Exercise prompt: Only the lines from the one containing "RGB1 pin B: 5 -> TX" to the end of the data should be copied, exactly and without pictures.

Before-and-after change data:
--*--

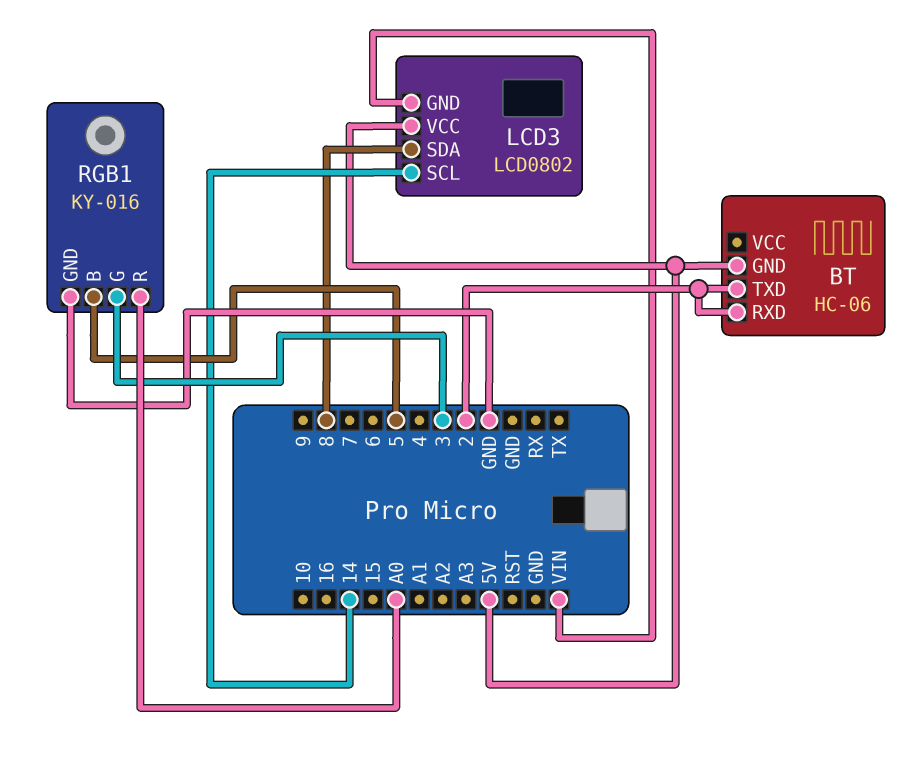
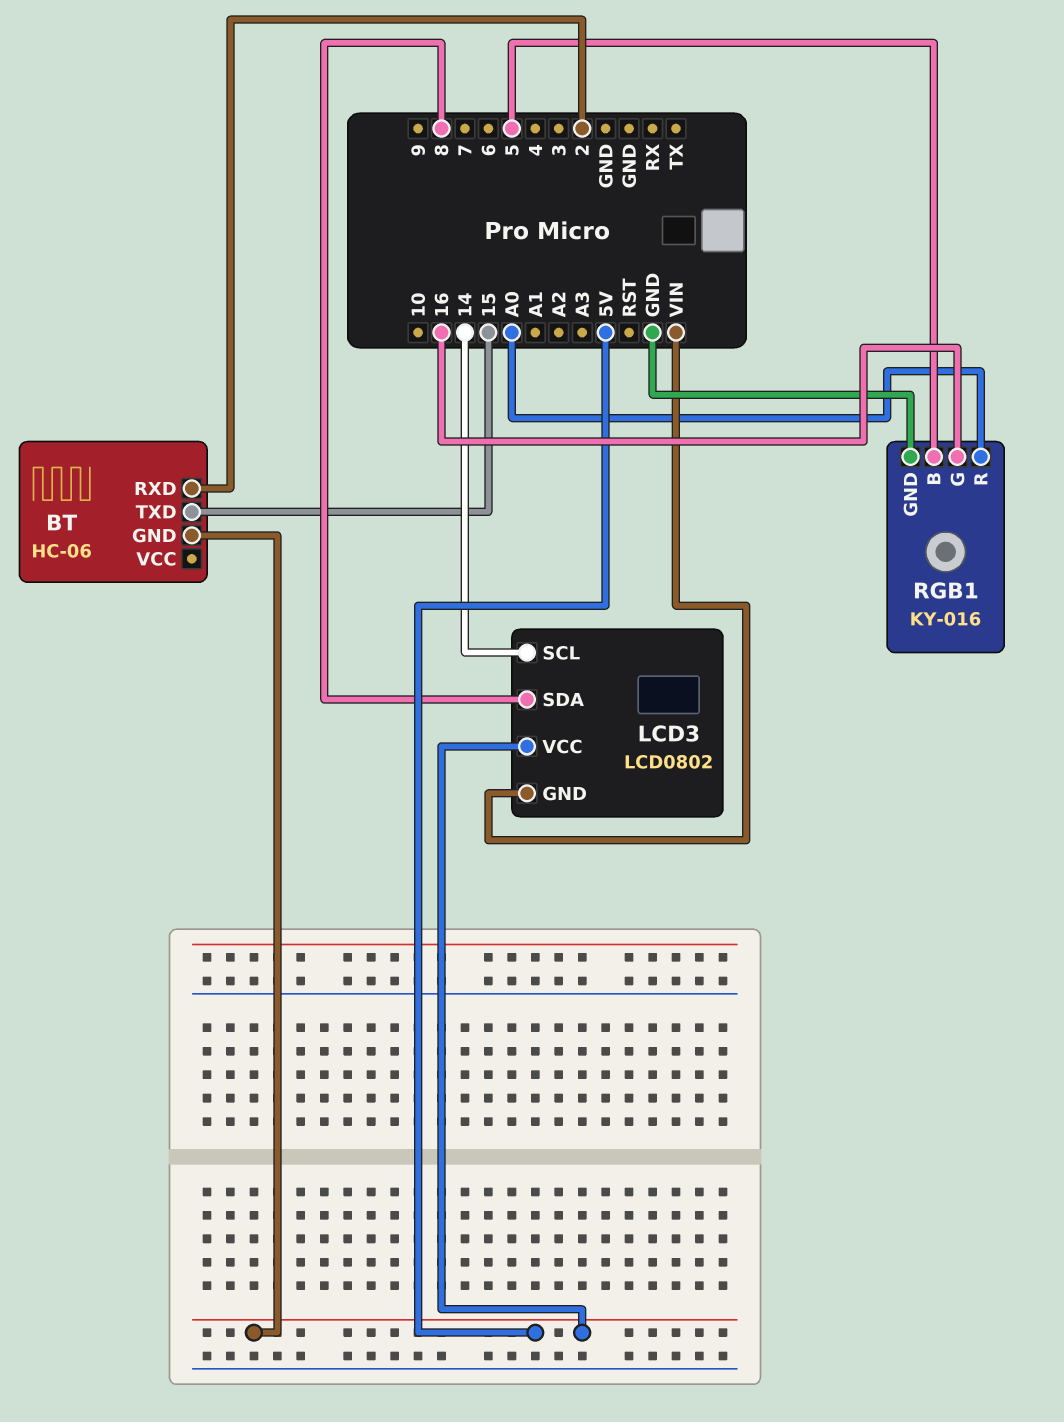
BT pin TXD: 2 -> 15
RGB1 pin G: 3 -> 16

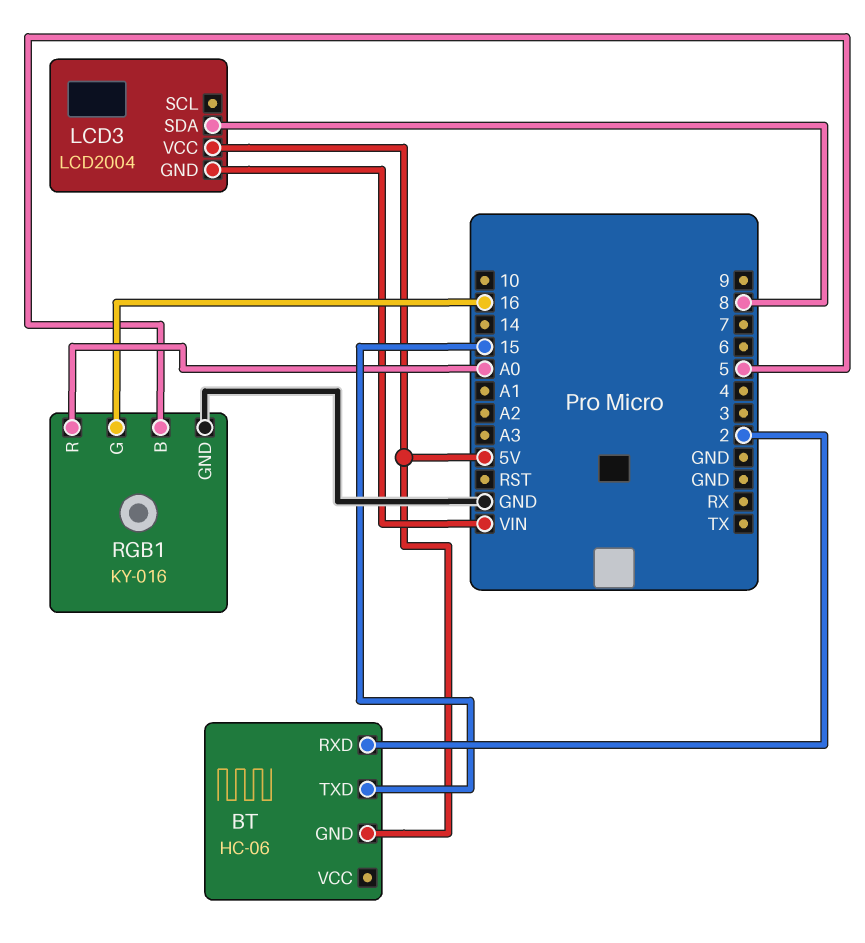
LCD3: LCD0802 -> LCD2004
LCD3 pin SCL: 14 -> none

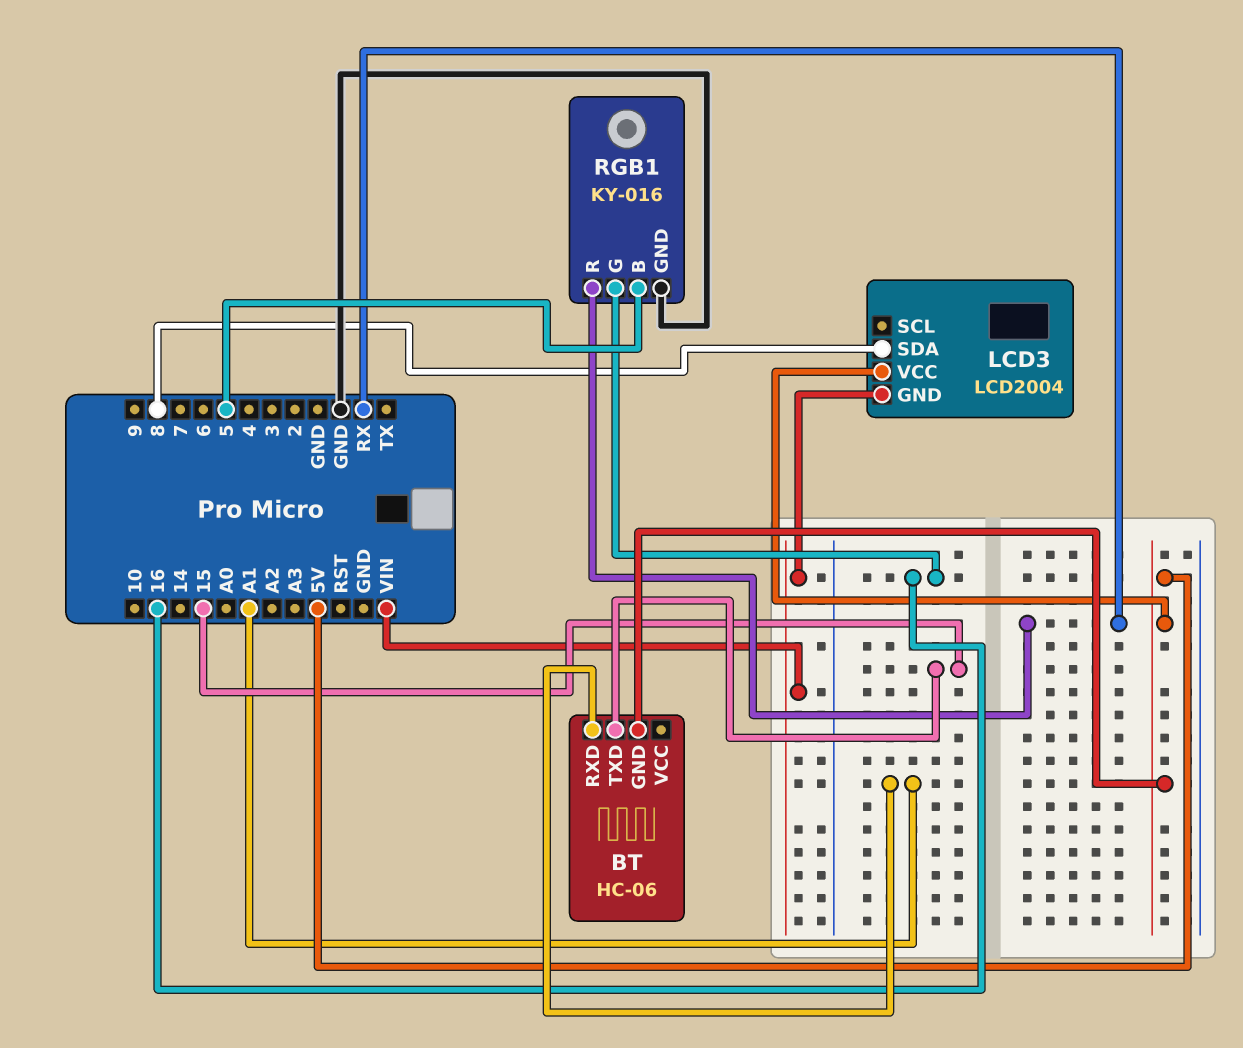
BT pin RXD: 2 -> A1
RGB1 pin R: A0 -> RX

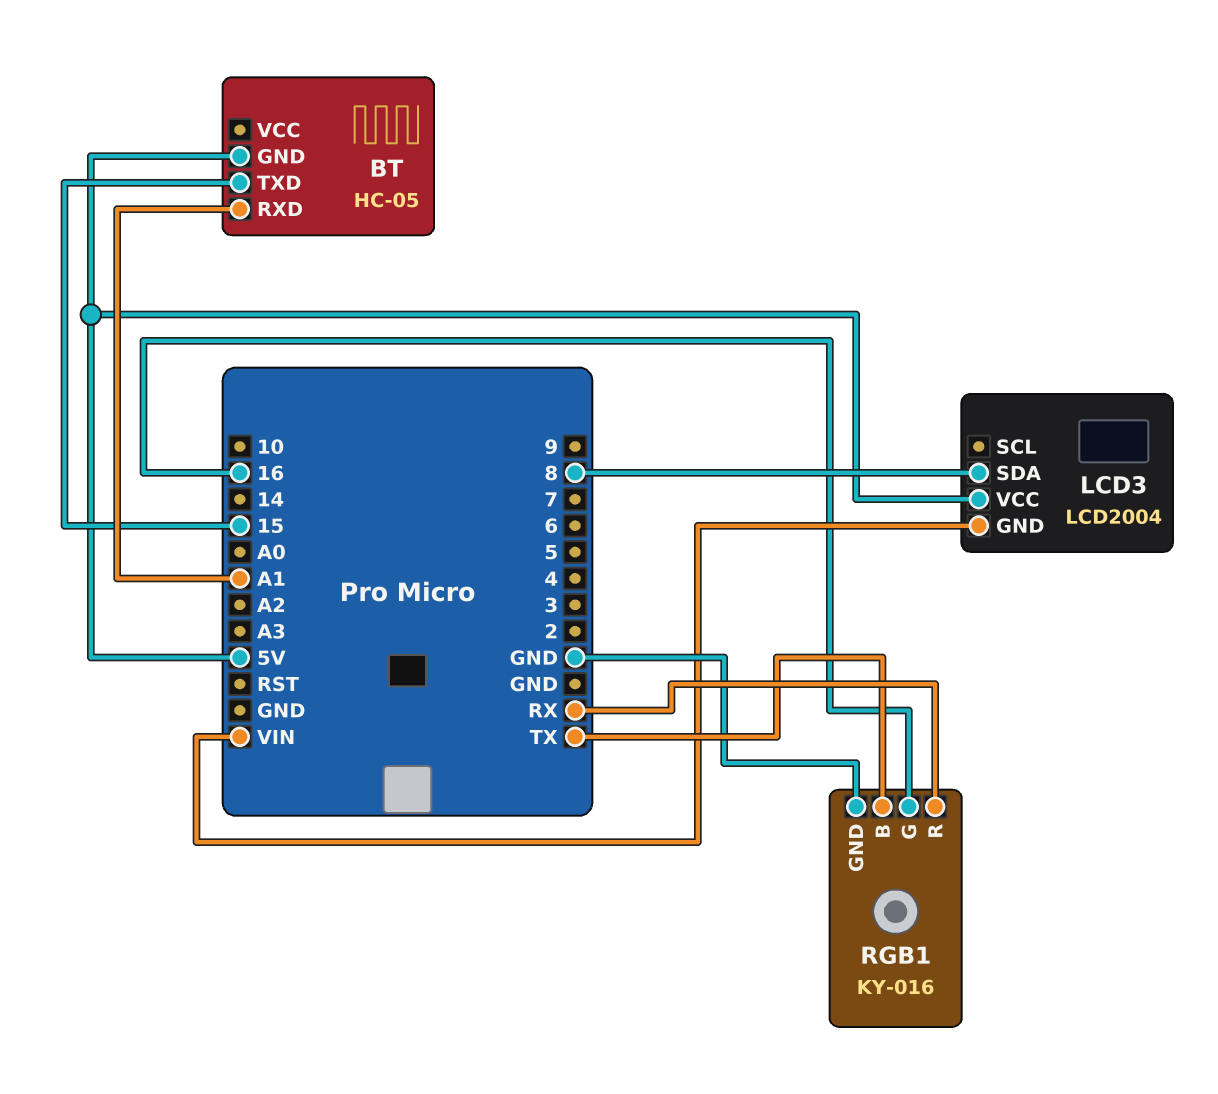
BT: HC-06 -> HC-05
RGB1 pin B: 5 -> TX

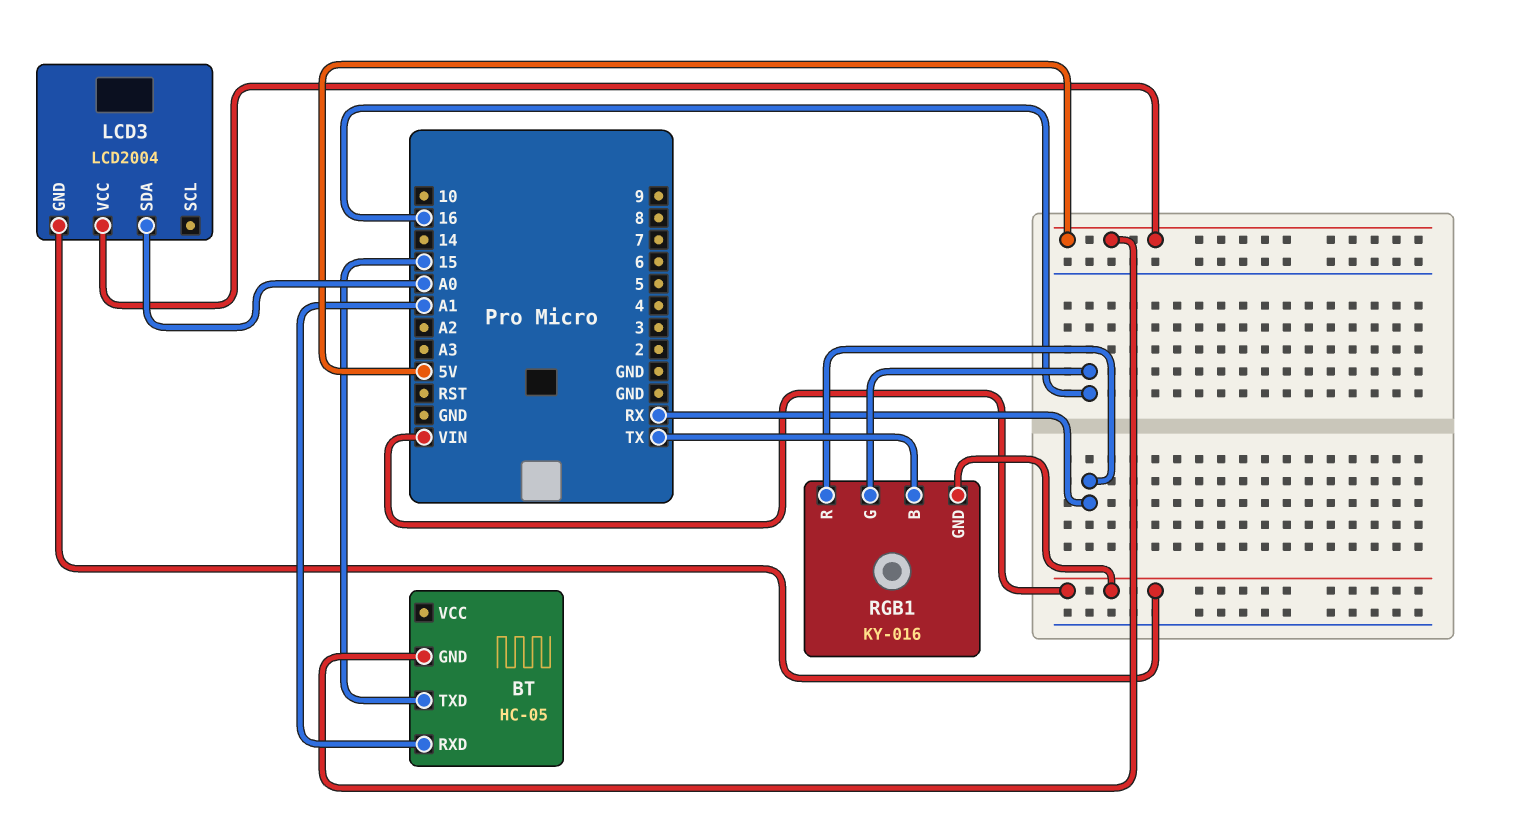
LCD3 pin SDA: 8 -> A0
RGB1 pin GND: GND -> VIN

--*--

Task response:
RGB1 pin B: 5 -> TX

LCD3 pin SDA: 8 -> A0
RGB1 pin GND: GND -> VIN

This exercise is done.